***** Provided material

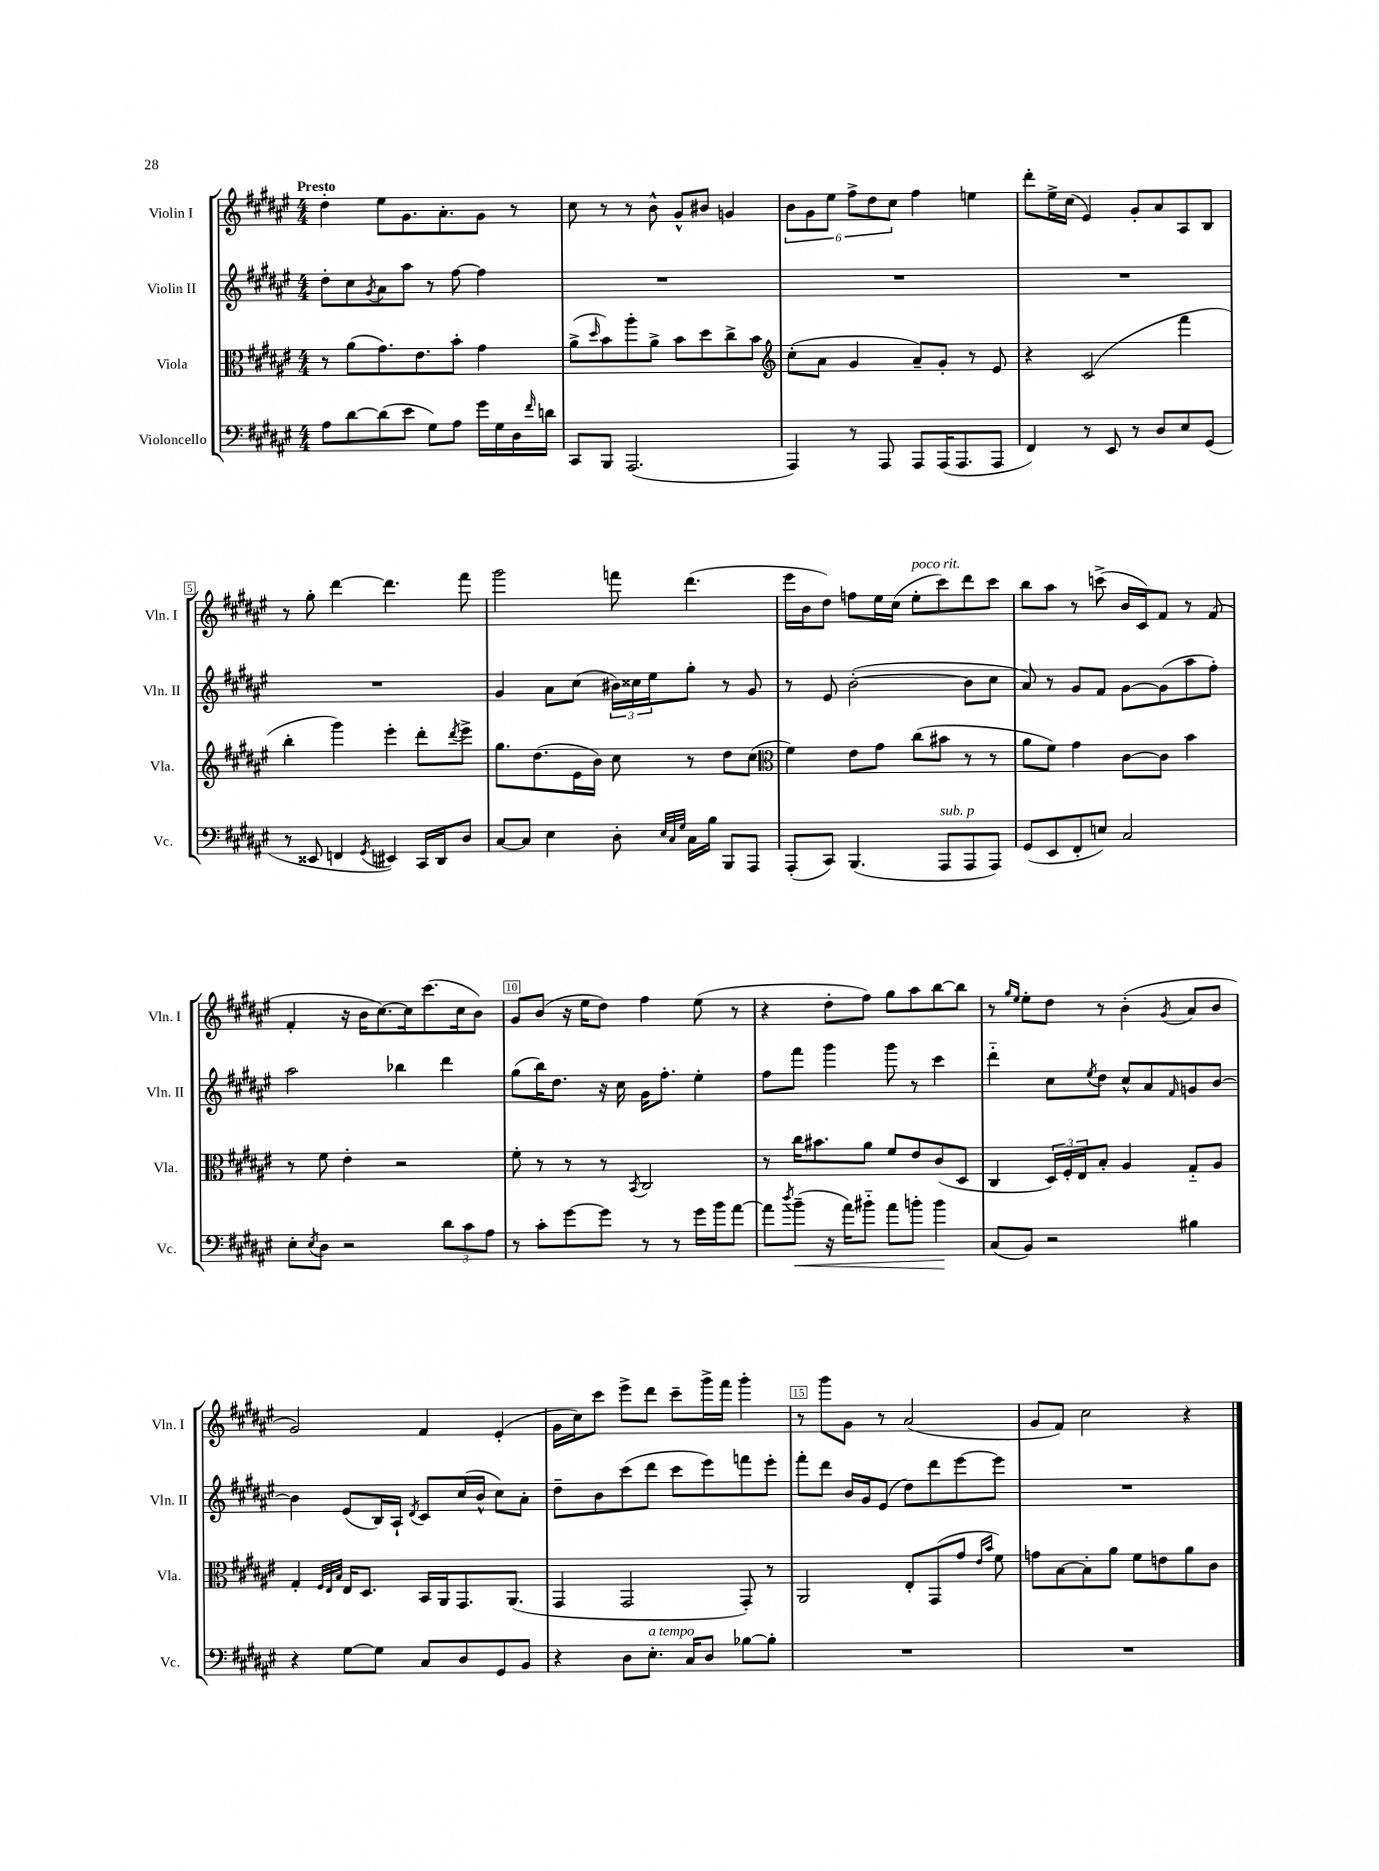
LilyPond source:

<<
\new StaffGroup <<
\new Staff = "s0" \with { instrumentName = "Violin I" shortInstrumentName = "Vln. I" } {
    \clef treble \key fis \major \numericTimeSignature \time 4/4 \tempo "Presto"
    dis''4-. eis''8 gis'8. ais'8.-. gis'8 r8 |
    cis''8 r8 r8 b'8-^ gis'8-^ bis'8 g'4 |
    \tuplet 6/4 { b'8 gis'8 eis''8 fis''8-> dis''8 cis''8 } fis''4 e''4 |
    dis'''8-. eis''16-> cis''16( eis'4) gis'8-. ais'8 ais8 b8 |
    r8 gis''8-. dis'''4~ dis'''4. fis'''8 |
    gis'''2 f'''8 dis'''4.( |
    eis'''16 b'16 dis''8) f''8 eis''16 cis''16( eis''8-.^\markup { \italic "poco rit." } cis'''8) dis'''8 cis'''8 |
    b''8 ais''8 r8 c'''8->( b'16 cis'16) fis'8 r8 fis'8( |
    fis'4-. r16 b'16 cis''8.~) cis''16 cis'''8.( cis''16 b'8) |
    gis'8 b'8( r16 eis''16 dis''8) fis''4 eis''8( r8 |
    r4 dis''8-. fis''8) gis''8 ais''8 b''8~ b''8 |
    r8 \grace { gis''16 eis''16 } eis''8-. dis''8 r8 b'4-.( \acciaccatura { gis'8 } ais'8 b'8 |
    gis'2) fis'4 eis'4-.( |
    gis'16 cis''16) cis'''8 eis'''8-> dis'''8 cis'''8-- gis'''16-> fis'''16 gis'''4-. |
    r8 gis'''8 gis'8 r8 ais'2( |
    gis'8 fis'8) cis''2 r4 \bar "|." |
}
\new Staff = "s1" \with { instrumentName = "Violin II" shortInstrumentName = "Vln. II" } {
    \clef treble \key fis \major \numericTimeSignature \time 4/4
    dis''8-. cis''8 \acciaccatura { gis'8 } ais'8 ais''8 r8 fis''8~ fis''4 |
    R1 |
    R1 |
    R1 |
    R1 |
    gis'4 ais'8 cis''8( \tuplet 3/2 { bis'16) cisis''16 eis''16 } gis''8-. r8 gis'8 |
    r8 eis'8 b'2~-.( b'8 cis''8 |
    ais'8) r8 gis'8 fis'8 gis'8~ gis'8( ais''8 fis''8-.) |
    ais''2 bes''4 dis'''4 |
    gis''8( b''16) dis''8. r16 cis''16 gis'16 fis''8.-. eis''4-. |
    fis''8 fis'''8 gis'''4 gis'''8 r8 cis'''4 |
    dis'''4-_ cis''8 \acciaccatura { eis''8 } dis''8 cis''8-^ ais'8 \grace { fis'16 } g'8 b'8~ |
    b'4 eis'8( b16) ais16-! \acciaccatura { dis'8 } cis'8 cis''16( b'16-^ cis''8) ais'8-. |
    dis''8-- b'8 cis'''8( dis'''8 cis'''8 eis'''8) f'''8 eis'''8-. |
    fis'''8-. dis'''8 b'16 gis'16 eis'8( dis''8) dis'''8 eis'''8~ eis'''8 |
    R1 \bar "|." |
}
\new Staff = "s2" \with { instrumentName = "Viola" shortInstrumentName = "Vla." } {
    \clef alto \key fis \major \numericTimeSignature \time 4/4
    r8 ais'8( gis'8.) eis'8. b'8-. gis'4 |
    ais'8->( \grace { dis''16 } b'8) ais''8-. ais'8-> b'8 dis''8 cis''8-> b'8 |
    \clef treble cis''8-.( ais'8 gis'4 ais'8--) gis'8-. r8 eis'8 |
    r4 cis'2( fis'''4 |
    b''4-. gis'''4) eis'''4-. dis'''8-. \acciaccatura { dis'''8 } eis'''8-> |
    gis''8. dis''8.( eis'16 b'16) cis''8 r8 dis''8 cis''8( |
    \clef alto fis'4) eis'8 gis'8 cis''8( bis'8 r8 r8 |
    ais'8 fis'8) gis'4 cis'8~ cis'8 b'4 |
    r8 fis'8 eis'4-. r2 |
    fis'8-. r8 r8 r8 \acciaccatura { b,8 } cis2 |
    r8 cis''16 bis'8. ais'8 fis'8 eis'8 cis'8( dis8 |
    cis4 \tuplet 3/2 { dis16) fis16-. eis16 } b8-. ais4 gis8-_ ais8 |
    gis4-. \grace { fis32 eis32 b32 } eis16 dis8. b,16 ais,16 gis,8. ais,8.( |
    gis,4 gis,2 gis,8-.) r8 |
    ais,2 eis8-. gis,8( gis'8 \grace { eis'16 b'16 } fis'8) |
    g'8 b8~ b8-. ais'8 fis'8 e'8 ais'8 cis'8 \bar "|." |
}
\new Staff = "s3" \with { instrumentName = "Violoncello" shortInstrumentName = "Vc." } {
    \clef bass \key fis \major \numericTimeSignature \time 4/4
    ais8 dis'8~ dis'8( eis'8 gis8) ais8 gis'16 gis16 dis16 \grace { fis'16 } d'16 |
    cis,8 b,,8 ais,,2.( |
    ais,,4) r8 ais,,8 ais,,8 ais,,16( ais,,8. ais,,8 |
    fis,4) r8 eis,8 r8 dis8 eis8 gis,8( |
    r8 eisis,8 f,4 \acciaccatura { gis,8 } eis,4) cis,16 dis,16 dis8 |
    cis8~ cis8 eis4 dis8-. \grace { eis32 cis32 gis32 } cis16 b16 b,,8 ais,,8 |
    ais,,8-.( cis,8) b,,4.( ais,,8^\markup { \italic "sub. p" } ais,,8 ais,,8) |
    gis,8( eis,8 fis,8-. e8) cis2 |
    eis8-. \acciaccatura { eis8 } dis8 r2 \tuplet 3/2 { dis'8 cis'8 ais8 } |
    r8 cis'8-. gis'8~ gis'8 r8 r8 gis'16 b'16 ais'8~ |
    ais'8 \acciaccatura { dis''8 } b'8--\<( r16 ais'16) bis'8-_ ais'8 b'8-. b'4\! |
    cis8( b,8) r2 bis4 |
    r4 gis8~ gis8 cis8 dis8 gis,8 b,8 |
    r4 dis8 eis8.-.^\markup { \italic "a tempo" } cis16 dis8 bes8~ bes8-. |
    R1 |
    R1 \bar "|." |
}
>>
>>
\layout { \context { \Score \override BarNumber.break-visibility = ##(#f #t #t) barNumberVisibility = #(every-nth-bar-number-visible 5) \override BarNumber.stencil = #(make-stencil-boxer 0.1 0.3 ly:text-interface::print) } }
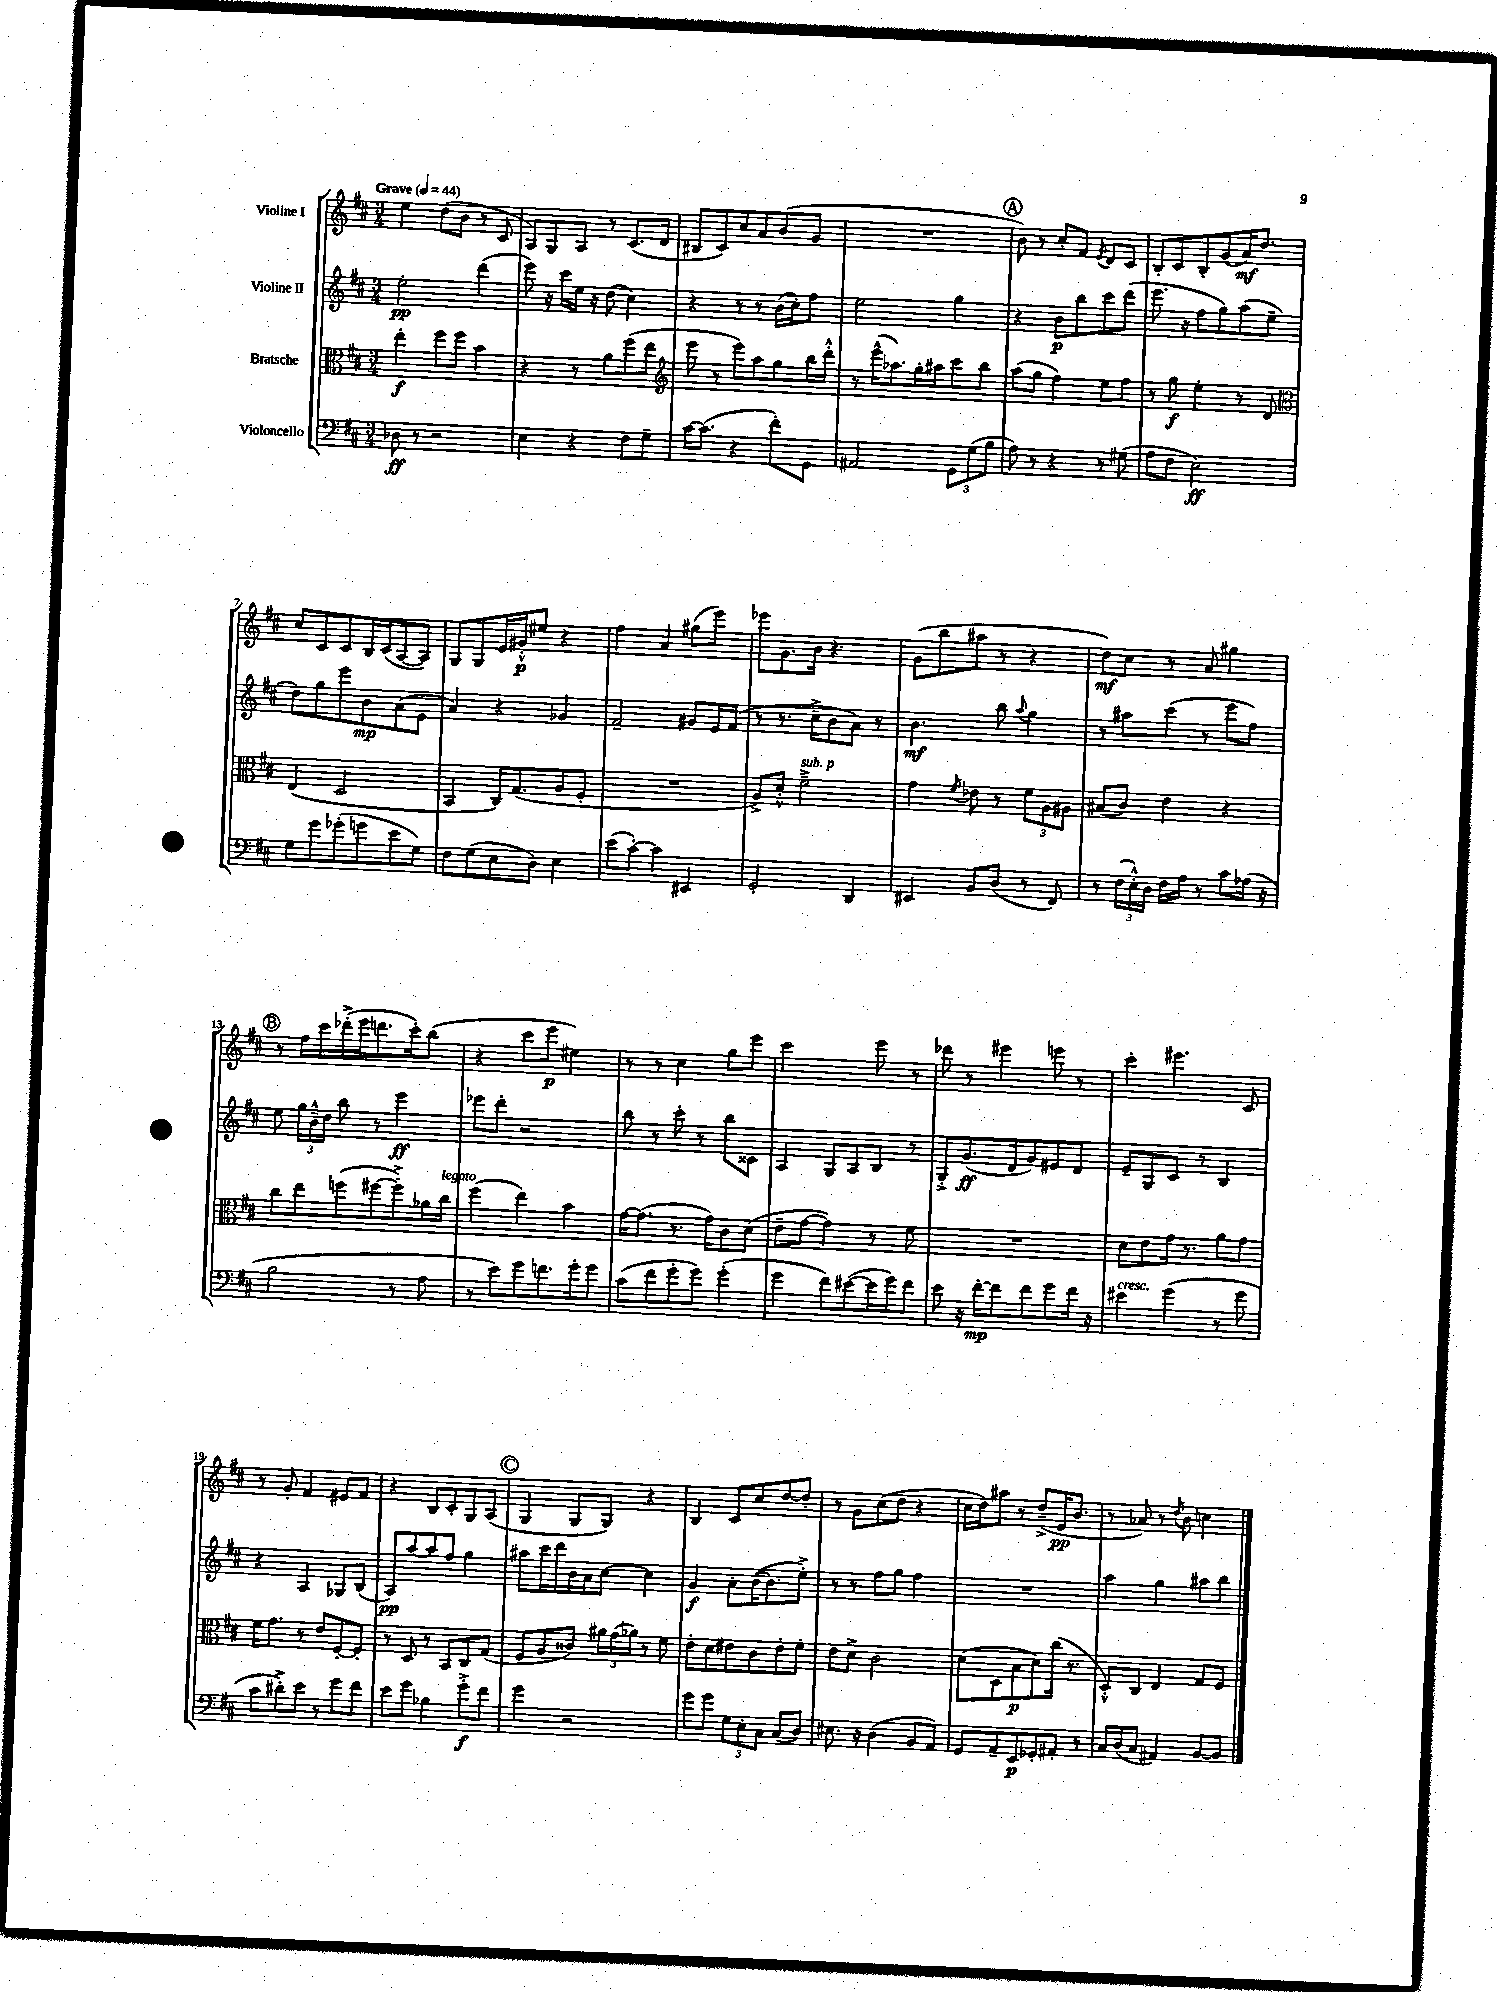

**********

| What to work on |
Return every line of the rows above that contains the word "tempo".

| Reply to the exercise |
    \clef treble \key fis \major \numericTimeSignature \time 4/4 \tempo "Presto"
    r4 dis8 eis8.-.^\markup { \italic "a tempo" } cis16 dis8 bes8~ bes8-. |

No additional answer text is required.